AIM OF THE TASK: Set down exactly the lines that run from the line with "lime brick C3:D8" to the end of the data, and nothing else.

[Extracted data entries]
+++
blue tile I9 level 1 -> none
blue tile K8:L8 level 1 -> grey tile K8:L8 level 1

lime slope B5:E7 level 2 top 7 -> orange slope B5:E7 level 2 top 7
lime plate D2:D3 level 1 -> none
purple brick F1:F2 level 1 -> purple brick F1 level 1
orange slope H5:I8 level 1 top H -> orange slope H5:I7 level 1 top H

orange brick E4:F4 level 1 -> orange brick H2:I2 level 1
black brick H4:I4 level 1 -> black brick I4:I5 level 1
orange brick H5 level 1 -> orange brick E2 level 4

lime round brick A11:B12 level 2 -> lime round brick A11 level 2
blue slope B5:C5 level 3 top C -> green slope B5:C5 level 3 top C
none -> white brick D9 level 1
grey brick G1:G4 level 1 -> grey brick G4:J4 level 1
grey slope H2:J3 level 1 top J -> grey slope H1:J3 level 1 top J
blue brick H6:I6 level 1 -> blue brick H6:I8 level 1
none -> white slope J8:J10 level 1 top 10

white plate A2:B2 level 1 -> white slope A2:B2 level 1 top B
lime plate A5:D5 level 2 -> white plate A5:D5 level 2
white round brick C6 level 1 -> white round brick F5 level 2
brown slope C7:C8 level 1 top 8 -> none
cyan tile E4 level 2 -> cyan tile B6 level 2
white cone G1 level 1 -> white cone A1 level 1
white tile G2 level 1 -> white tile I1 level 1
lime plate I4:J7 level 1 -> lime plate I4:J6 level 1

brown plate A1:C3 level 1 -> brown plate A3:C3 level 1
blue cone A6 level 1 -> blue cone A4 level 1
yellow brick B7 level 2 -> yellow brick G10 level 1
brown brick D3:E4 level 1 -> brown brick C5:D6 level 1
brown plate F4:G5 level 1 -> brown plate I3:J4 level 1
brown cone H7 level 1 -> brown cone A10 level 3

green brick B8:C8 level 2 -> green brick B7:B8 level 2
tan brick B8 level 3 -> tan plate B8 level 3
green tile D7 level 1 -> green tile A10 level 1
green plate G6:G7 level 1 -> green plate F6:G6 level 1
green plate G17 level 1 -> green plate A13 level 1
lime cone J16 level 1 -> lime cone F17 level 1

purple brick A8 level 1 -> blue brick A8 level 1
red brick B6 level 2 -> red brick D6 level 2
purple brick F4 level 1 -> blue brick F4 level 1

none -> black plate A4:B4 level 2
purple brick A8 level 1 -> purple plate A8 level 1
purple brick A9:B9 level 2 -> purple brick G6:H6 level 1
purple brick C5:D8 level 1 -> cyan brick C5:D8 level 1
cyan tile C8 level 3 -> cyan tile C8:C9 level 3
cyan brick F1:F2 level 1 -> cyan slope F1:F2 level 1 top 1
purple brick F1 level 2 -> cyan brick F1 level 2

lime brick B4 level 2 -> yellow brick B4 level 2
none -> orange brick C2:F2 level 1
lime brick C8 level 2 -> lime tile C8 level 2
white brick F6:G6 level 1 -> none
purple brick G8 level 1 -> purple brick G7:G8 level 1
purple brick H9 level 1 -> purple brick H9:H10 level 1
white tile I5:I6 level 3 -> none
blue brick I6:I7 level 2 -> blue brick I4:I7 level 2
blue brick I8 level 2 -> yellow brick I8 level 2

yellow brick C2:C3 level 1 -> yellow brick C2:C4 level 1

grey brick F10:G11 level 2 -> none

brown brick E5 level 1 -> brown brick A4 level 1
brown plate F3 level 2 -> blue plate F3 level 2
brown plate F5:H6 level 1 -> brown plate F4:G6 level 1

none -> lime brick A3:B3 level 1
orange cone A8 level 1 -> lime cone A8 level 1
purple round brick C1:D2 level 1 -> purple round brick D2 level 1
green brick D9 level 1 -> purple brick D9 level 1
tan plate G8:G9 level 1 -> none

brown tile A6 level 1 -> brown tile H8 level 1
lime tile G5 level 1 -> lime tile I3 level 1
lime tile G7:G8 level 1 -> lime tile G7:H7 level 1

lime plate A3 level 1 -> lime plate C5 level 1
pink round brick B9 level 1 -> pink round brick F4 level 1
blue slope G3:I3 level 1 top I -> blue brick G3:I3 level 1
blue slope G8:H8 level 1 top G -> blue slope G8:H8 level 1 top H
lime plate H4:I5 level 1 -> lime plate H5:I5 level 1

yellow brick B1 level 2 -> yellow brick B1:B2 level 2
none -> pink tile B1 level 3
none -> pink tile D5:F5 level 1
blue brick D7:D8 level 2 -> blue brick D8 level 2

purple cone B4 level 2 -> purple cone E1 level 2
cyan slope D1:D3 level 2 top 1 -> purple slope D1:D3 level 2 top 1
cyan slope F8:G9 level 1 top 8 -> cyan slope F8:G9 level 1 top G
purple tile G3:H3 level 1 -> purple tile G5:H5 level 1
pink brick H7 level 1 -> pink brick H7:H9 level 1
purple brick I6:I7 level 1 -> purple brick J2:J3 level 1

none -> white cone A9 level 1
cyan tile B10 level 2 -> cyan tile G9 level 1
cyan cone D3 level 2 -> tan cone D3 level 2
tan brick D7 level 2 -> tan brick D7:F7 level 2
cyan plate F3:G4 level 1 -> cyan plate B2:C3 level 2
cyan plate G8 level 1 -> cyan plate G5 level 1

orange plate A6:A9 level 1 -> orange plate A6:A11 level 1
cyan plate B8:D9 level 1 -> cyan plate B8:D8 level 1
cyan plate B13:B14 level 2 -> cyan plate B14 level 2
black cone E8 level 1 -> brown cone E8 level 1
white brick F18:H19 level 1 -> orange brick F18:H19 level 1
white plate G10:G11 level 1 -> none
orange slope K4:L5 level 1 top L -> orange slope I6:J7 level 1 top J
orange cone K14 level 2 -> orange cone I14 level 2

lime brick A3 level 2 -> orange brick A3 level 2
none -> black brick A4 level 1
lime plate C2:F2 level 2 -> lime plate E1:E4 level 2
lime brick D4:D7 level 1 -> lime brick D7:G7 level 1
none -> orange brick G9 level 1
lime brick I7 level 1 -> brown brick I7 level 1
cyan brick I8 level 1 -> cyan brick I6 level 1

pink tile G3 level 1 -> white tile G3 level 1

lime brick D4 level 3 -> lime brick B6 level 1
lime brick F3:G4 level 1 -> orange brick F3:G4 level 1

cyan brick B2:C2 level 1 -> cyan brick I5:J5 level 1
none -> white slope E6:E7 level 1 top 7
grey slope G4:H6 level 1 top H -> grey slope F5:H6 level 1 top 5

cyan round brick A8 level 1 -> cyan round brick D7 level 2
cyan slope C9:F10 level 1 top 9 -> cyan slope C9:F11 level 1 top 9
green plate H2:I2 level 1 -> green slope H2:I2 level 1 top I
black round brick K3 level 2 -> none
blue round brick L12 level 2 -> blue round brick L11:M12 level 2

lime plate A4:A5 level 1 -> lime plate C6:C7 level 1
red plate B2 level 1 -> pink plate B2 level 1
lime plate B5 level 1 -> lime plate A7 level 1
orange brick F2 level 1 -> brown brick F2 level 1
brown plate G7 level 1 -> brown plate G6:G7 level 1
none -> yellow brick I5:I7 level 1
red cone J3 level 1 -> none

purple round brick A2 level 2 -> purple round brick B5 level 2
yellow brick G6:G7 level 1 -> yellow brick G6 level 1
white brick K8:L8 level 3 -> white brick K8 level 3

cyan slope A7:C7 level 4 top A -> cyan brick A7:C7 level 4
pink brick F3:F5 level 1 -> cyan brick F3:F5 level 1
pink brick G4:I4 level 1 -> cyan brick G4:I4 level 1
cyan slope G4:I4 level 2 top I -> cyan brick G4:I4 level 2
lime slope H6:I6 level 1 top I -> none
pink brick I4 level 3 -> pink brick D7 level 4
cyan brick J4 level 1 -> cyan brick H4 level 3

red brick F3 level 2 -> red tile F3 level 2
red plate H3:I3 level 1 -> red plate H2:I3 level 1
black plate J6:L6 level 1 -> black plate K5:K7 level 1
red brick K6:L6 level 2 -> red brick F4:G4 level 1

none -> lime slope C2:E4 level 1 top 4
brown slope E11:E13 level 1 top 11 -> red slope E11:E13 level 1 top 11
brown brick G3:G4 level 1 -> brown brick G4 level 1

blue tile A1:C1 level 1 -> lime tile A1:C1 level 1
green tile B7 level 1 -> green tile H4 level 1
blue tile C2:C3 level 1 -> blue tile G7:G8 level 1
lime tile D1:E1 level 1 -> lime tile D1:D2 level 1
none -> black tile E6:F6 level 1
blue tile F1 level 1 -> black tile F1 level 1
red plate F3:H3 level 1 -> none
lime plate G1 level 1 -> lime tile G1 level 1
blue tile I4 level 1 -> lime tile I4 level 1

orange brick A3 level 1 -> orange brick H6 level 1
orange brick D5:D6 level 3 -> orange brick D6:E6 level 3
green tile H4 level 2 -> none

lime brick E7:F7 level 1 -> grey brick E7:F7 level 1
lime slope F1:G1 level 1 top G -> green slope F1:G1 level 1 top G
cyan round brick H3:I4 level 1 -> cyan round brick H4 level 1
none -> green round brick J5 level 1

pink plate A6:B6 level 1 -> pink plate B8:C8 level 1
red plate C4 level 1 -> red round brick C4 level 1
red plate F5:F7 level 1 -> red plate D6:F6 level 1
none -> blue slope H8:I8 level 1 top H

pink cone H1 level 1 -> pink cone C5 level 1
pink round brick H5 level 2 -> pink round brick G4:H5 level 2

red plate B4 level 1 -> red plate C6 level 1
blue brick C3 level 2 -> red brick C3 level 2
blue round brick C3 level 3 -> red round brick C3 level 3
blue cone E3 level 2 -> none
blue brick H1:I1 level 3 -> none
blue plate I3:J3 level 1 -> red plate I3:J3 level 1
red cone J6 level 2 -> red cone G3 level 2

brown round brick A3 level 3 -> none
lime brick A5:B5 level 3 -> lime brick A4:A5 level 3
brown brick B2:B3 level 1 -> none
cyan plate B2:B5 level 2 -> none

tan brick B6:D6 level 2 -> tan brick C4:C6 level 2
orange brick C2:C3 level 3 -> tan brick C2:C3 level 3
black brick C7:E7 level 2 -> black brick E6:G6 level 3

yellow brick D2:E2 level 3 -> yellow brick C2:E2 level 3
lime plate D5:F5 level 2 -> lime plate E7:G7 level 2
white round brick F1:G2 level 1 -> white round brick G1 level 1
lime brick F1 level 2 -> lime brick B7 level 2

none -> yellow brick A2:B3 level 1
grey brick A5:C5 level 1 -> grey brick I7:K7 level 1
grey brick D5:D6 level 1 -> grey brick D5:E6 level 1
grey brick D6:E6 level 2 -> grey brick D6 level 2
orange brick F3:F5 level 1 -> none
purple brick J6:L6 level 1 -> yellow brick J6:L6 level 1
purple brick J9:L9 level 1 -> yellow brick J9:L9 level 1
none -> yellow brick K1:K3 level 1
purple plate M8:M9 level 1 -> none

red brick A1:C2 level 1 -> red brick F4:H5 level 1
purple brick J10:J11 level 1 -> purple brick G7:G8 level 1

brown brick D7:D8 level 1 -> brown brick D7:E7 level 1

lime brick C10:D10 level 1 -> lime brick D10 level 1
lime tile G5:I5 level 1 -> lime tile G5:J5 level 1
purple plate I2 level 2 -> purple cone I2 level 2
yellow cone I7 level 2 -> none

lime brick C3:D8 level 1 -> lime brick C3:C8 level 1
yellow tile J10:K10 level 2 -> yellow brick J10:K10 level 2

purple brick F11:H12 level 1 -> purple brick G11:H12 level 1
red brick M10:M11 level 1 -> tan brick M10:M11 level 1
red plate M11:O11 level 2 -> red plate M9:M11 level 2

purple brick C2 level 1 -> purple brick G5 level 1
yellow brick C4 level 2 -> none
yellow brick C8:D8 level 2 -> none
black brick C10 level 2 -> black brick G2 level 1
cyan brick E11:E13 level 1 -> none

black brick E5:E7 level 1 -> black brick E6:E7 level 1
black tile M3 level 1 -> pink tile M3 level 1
+++
ANSWER BOX:
lime brick C3:D8 level 1 -> lime brick C3:C8 level 1
yellow tile J10:K10 level 2 -> yellow brick J10:K10 level 2

purple brick F11:H12 level 1 -> purple brick G11:H12 level 1
red brick M10:M11 level 1 -> tan brick M10:M11 level 1
red plate M11:O11 level 2 -> red plate M9:M11 level 2

purple brick C2 level 1 -> purple brick G5 level 1
yellow brick C4 level 2 -> none
yellow brick C8:D8 level 2 -> none
black brick C10 level 2 -> black brick G2 level 1
cyan brick E11:E13 level 1 -> none

black brick E5:E7 level 1 -> black brick E6:E7 level 1
black tile M3 level 1 -> pink tile M3 level 1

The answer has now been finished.